> **Goal of the exercise**
What you return should be the lines from the first line of the records below through the line holding "LIGHT1 pin GND: none -> GND", unchanged.

> **Dataset records**
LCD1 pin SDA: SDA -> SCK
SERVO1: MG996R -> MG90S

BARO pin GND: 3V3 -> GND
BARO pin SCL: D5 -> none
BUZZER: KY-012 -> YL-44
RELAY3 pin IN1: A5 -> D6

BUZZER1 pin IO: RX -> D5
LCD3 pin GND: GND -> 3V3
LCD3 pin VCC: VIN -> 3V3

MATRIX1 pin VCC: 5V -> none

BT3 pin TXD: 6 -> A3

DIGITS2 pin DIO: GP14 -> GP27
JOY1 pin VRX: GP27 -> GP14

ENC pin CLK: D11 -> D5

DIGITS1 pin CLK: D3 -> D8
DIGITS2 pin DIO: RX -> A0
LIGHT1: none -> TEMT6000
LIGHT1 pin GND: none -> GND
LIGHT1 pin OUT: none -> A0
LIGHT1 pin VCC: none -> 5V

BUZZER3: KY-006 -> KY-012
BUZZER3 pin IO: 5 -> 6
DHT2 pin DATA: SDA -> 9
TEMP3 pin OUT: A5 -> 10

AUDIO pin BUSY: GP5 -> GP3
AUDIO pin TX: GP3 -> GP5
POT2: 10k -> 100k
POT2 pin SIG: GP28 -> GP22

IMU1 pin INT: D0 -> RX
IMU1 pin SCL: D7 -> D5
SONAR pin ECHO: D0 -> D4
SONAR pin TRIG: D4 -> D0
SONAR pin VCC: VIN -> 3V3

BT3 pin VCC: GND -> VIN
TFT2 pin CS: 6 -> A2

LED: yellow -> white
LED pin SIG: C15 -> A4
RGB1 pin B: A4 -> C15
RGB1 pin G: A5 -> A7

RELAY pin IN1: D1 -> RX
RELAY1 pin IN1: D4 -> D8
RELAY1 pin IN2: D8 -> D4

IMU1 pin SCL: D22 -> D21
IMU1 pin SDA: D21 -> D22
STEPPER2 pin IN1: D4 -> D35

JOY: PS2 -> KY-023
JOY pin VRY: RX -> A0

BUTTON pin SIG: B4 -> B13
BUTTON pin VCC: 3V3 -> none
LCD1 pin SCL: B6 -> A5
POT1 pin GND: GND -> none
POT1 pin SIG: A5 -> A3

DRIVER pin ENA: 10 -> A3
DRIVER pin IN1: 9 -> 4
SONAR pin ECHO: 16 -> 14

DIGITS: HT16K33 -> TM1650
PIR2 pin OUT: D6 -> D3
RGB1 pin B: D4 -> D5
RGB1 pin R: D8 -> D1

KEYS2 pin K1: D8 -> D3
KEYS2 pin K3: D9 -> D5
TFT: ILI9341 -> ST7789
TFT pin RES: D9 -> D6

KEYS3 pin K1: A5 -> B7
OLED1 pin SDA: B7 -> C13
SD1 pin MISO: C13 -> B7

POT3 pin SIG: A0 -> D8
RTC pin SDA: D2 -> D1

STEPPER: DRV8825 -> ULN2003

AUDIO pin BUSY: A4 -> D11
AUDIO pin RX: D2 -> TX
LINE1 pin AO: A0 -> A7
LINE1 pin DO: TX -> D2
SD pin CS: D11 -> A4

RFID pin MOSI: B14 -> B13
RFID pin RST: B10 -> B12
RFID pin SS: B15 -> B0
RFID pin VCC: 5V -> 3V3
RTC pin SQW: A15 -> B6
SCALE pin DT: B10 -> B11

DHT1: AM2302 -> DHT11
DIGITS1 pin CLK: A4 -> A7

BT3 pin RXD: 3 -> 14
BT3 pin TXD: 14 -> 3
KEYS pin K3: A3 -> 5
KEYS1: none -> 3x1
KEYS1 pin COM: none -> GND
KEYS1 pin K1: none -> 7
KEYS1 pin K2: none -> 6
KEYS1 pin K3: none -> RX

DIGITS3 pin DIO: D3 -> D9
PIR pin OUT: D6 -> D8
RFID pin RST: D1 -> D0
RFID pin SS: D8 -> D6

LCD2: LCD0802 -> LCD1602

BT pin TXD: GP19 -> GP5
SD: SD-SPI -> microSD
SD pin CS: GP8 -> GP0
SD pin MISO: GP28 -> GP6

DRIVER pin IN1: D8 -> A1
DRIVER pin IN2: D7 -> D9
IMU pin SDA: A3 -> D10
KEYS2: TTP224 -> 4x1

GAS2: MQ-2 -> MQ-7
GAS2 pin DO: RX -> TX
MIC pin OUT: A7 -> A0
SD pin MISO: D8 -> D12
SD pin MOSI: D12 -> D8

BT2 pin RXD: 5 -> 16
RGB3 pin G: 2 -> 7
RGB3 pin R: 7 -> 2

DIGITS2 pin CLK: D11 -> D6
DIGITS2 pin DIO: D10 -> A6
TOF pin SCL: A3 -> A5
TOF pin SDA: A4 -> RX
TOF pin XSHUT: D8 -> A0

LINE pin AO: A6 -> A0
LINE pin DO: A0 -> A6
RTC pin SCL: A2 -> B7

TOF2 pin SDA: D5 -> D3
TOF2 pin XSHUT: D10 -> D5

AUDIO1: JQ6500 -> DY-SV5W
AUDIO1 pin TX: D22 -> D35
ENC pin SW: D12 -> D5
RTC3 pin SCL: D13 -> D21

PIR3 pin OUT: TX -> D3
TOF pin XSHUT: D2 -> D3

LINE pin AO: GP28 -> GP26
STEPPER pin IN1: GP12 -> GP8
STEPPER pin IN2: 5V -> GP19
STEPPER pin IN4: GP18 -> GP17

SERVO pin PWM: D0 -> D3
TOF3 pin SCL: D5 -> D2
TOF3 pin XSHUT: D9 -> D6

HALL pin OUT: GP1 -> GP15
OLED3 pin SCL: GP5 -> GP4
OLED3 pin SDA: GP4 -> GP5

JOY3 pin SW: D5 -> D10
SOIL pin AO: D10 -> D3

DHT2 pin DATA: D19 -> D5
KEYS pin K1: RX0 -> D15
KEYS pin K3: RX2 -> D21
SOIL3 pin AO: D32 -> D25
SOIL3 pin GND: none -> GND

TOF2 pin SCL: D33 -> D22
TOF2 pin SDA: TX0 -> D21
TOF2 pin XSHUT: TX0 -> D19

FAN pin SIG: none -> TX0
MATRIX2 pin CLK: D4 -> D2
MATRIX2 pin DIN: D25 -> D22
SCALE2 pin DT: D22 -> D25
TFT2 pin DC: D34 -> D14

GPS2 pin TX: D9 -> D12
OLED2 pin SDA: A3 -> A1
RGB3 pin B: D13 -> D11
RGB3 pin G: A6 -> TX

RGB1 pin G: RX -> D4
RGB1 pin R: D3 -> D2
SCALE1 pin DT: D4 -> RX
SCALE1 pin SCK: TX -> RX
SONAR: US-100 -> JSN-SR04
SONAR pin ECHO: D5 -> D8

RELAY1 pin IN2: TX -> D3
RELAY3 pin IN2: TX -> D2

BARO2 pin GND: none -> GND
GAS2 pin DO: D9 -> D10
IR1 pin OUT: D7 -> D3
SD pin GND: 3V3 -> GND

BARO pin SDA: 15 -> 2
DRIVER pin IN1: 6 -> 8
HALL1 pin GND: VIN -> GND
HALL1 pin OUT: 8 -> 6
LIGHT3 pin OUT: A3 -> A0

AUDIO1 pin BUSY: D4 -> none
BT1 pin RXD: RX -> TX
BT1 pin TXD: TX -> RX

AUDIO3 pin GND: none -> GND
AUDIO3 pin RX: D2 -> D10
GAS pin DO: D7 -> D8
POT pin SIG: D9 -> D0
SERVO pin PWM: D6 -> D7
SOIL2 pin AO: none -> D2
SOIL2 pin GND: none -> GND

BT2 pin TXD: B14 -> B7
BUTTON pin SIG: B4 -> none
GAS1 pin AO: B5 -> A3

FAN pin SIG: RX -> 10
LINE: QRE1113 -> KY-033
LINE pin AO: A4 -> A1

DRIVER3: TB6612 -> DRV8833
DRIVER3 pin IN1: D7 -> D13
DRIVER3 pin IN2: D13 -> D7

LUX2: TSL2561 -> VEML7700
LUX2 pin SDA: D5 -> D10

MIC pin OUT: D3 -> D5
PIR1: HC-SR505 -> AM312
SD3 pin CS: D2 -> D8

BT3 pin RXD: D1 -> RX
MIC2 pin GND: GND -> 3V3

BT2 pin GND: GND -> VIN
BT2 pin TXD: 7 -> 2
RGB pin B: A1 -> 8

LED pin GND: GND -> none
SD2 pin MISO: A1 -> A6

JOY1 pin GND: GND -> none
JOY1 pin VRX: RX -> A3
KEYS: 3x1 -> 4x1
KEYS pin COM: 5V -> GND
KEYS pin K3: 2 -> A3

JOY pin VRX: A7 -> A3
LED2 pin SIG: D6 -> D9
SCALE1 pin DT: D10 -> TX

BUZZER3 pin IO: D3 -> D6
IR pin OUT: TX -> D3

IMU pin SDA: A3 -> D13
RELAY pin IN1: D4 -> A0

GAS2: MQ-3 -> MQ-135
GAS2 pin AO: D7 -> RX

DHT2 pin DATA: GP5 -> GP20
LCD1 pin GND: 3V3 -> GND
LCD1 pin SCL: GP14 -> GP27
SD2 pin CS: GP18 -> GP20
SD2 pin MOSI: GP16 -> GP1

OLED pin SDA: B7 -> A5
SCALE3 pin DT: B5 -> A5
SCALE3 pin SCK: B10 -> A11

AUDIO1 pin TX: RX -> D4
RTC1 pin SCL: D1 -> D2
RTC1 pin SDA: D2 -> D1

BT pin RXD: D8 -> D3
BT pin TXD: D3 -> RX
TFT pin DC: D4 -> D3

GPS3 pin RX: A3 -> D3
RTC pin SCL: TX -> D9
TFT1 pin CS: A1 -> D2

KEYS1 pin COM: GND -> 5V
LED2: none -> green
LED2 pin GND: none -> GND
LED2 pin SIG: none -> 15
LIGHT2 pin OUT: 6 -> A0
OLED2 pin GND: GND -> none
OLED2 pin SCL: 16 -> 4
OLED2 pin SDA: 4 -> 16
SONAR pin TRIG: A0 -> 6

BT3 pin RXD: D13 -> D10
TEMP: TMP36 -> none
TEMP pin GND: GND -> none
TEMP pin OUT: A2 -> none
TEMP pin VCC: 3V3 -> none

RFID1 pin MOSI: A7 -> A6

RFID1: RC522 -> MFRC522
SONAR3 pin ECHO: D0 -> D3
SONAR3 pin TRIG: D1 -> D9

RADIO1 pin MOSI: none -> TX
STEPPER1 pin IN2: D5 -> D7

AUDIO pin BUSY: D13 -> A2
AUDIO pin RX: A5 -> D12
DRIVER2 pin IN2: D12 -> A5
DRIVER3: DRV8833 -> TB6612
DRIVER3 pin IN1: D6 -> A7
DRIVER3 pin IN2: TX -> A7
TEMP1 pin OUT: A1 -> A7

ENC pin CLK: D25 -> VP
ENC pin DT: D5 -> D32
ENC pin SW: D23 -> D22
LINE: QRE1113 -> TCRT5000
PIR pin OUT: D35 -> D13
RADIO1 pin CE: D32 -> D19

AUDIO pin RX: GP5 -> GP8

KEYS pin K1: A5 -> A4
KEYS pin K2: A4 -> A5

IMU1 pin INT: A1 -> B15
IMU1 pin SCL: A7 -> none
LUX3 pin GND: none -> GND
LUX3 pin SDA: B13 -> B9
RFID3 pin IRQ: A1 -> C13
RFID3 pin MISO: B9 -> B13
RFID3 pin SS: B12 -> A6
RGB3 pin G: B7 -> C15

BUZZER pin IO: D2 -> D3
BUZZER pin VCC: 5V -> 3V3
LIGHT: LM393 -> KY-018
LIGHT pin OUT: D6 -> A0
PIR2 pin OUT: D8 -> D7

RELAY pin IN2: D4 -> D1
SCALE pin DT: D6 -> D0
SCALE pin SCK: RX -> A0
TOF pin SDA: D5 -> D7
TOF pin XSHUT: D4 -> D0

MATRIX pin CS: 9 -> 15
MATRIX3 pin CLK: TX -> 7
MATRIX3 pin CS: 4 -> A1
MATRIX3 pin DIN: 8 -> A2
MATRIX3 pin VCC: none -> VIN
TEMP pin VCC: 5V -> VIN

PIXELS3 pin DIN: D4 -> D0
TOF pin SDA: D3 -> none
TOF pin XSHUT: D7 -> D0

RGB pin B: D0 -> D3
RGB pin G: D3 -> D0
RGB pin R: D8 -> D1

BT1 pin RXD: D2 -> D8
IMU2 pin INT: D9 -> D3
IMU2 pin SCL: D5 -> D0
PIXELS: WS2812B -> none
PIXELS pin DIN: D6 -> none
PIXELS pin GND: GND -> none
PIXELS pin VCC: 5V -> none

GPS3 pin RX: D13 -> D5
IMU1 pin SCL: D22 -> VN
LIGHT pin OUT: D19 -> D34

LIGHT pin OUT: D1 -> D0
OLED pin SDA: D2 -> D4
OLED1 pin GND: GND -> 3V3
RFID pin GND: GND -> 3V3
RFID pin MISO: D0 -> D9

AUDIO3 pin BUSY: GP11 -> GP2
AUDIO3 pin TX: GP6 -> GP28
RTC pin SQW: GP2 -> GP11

> **Answer section**
LCD1 pin SDA: SDA -> SCK
SERVO1: MG996R -> MG90S

BARO pin GND: 3V3 -> GND
BARO pin SCL: D5 -> none
BUZZER: KY-012 -> YL-44
RELAY3 pin IN1: A5 -> D6

BUZZER1 pin IO: RX -> D5
LCD3 pin GND: GND -> 3V3
LCD3 pin VCC: VIN -> 3V3

MATRIX1 pin VCC: 5V -> none

BT3 pin TXD: 6 -> A3

DIGITS2 pin DIO: GP14 -> GP27
JOY1 pin VRX: GP27 -> GP14

ENC pin CLK: D11 -> D5

DIGITS1 pin CLK: D3 -> D8
DIGITS2 pin DIO: RX -> A0
LIGHT1: none -> TEMT6000
LIGHT1 pin GND: none -> GND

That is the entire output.